§ **Recorded information**:
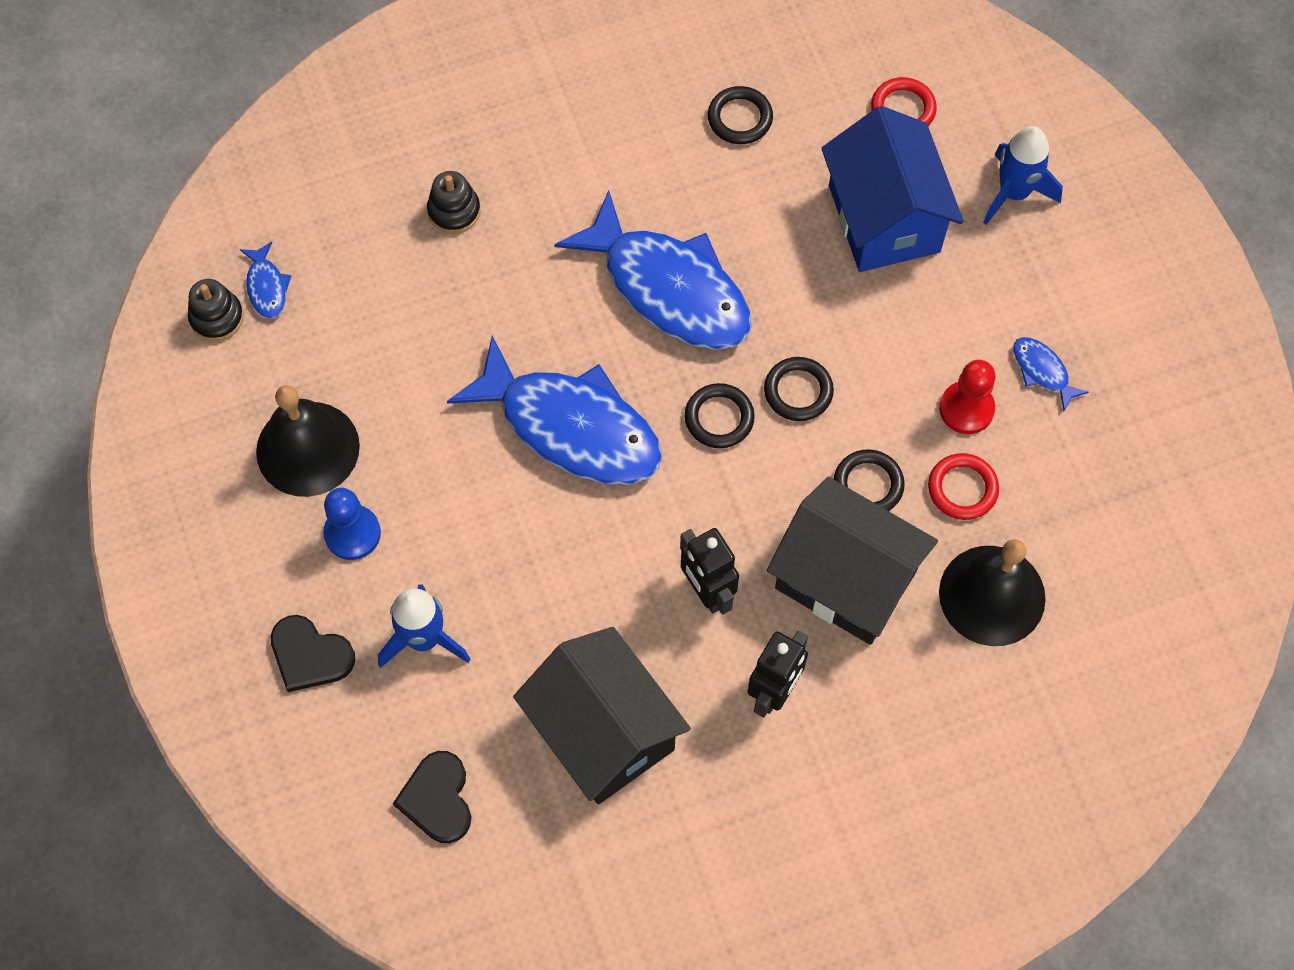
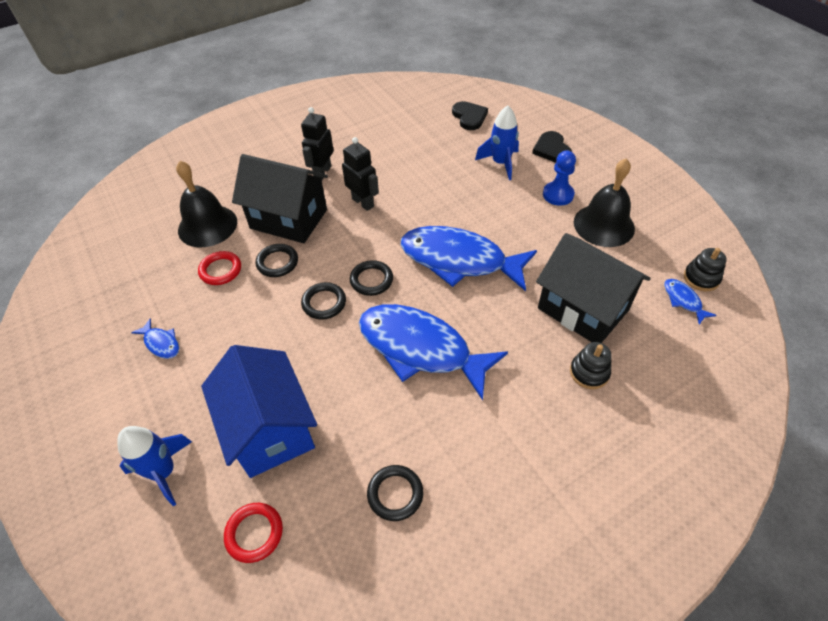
camera: 170 degrees right, 15 degrees down
(310, 655) = (552, 149): black heart -> black heart turned 120 degrees counterclockwise
(603, 732) = (402, 147): black house -> black house (583, 309)
(966, 409) = (215, 312): red pawn -> none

§ **Instructions for the task**: Where the string "degrees" occurs in a line of the material above, copy the whole line.

§ **Result for this exercise**:
camera: 170 degrees right, 15 degrees down
(310, 655) = (552, 149): black heart -> black heart turned 120 degrees counterclockwise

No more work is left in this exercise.